(Stored data)
------------------------------------

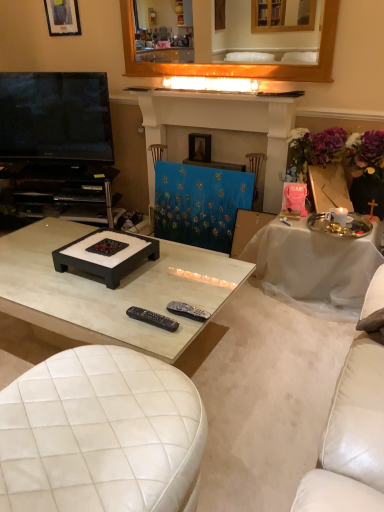
Question: Is black plastic entertainment center at left surrounding black plastic remote at center, the second remote control from the left?

Choices:
 (A) no
 (B) yes

Answer: (A)

Question: Does black plastic entertainment center at left come behind black plastic remote at center, the second remote control from the left?

Choices:
 (A) yes
 (B) no

Answer: (A)

Question: Is black plastic entertainment center at left aimed at black plastic remote at center, the second remote control from the left?

Choices:
 (A) no
 (B) yes

Answer: (A)

Question: Does black plastic entertainment center at left have a lesser width compared to black plastic remote at center, marked as the 1th remote control in a right-to-left arrangement?

Choices:
 (A) no
 (B) yes

Answer: (A)

Question: From the image's perspective, is black plastic entertainment center at left below black plastic remote at center, the second remote control from the left?

Choices:
 (A) yes
 (B) no

Answer: (B)

Question: Is matte black picture frame at upper left, the first picture frame from the top, bigger or smaller than blue fabric painting at center?

Choices:
 (A) big
 (B) small

Answer: (B)

Question: Relative to blue fabric painting at center, is matte black picture frame at upper left, the 1th picture frame in the left-to-right sequence, in front or behind?

Choices:
 (A) front
 (B) behind

Answer: (B)

Question: Is matte black picture frame at upper left, the first picture frame from the top, wider or thinner than blue fabric painting at center?

Choices:
 (A) thin
 (B) wide

Answer: (A)

Question: Is point (46, 17) closer or farther from the camera than point (205, 214)?

Choices:
 (A) farther
 (B) closer

Answer: (A)

Question: Considering the positions of point (158, 318) and point (172, 310), is point (158, 318) closer or farther from the camera than point (172, 310)?

Choices:
 (A) closer
 (B) farther

Answer: (A)

Question: From the image's perspective, is black plastic remote control at center, which ranks as the second remote control in right-to-left order, positioned above or below black plastic remote at center, marked as the 1th remote control in a right-to-left arrangement?

Choices:
 (A) below
 (B) above

Answer: (A)

Question: From a real-world perspective, is black plastic remote control at center, which ranks as the second remote control in right-to-left order, physically located above or below black plastic remote at center, the second remote control from the left?

Choices:
 (A) above
 (B) below

Answer: (A)

Question: Considering the positions of black plastic remote control at center, which is counted as the first remote control, starting from the left, and black plastic remote at center, marked as the 1th remote control in a right-to-left arrangement, in the image, is black plastic remote control at center, which is counted as the first remote control, starting from the left, taller or shorter than black plastic remote at center, marked as the 1th remote control in a right-to-left arrangement,?

Choices:
 (A) short
 (B) tall

Answer: (A)

Question: From a real-world perspective, is wooden mirror at upper center above or below white glossy coffee table at center?

Choices:
 (A) below
 (B) above

Answer: (B)

Question: In terms of height, does wooden mirror at upper center look taller or shorter compared to white glossy coffee table at center?

Choices:
 (A) tall
 (B) short

Answer: (A)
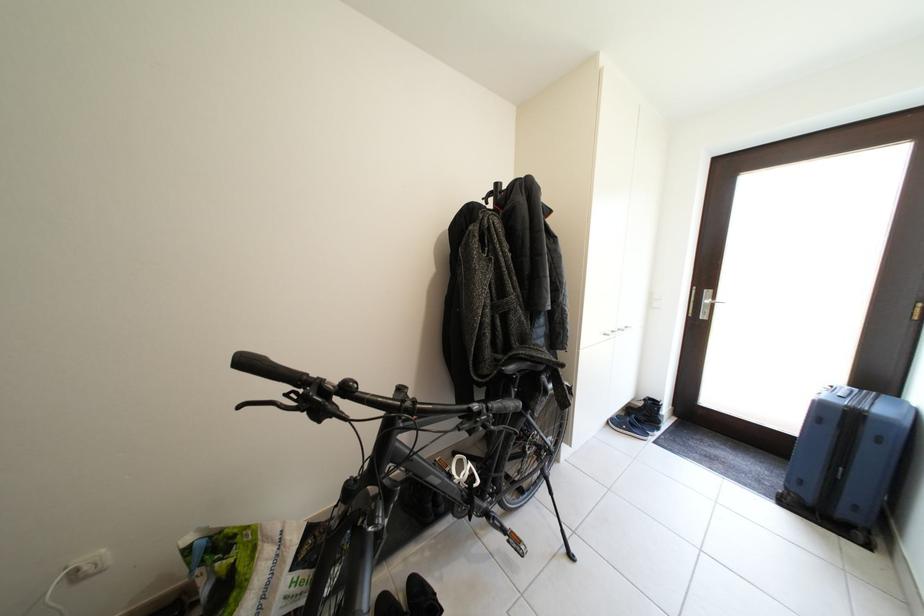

------------------------------------

● Exercise instructions: State how many lines in the material contain the word "behind". Give only the number.

● Output below: 3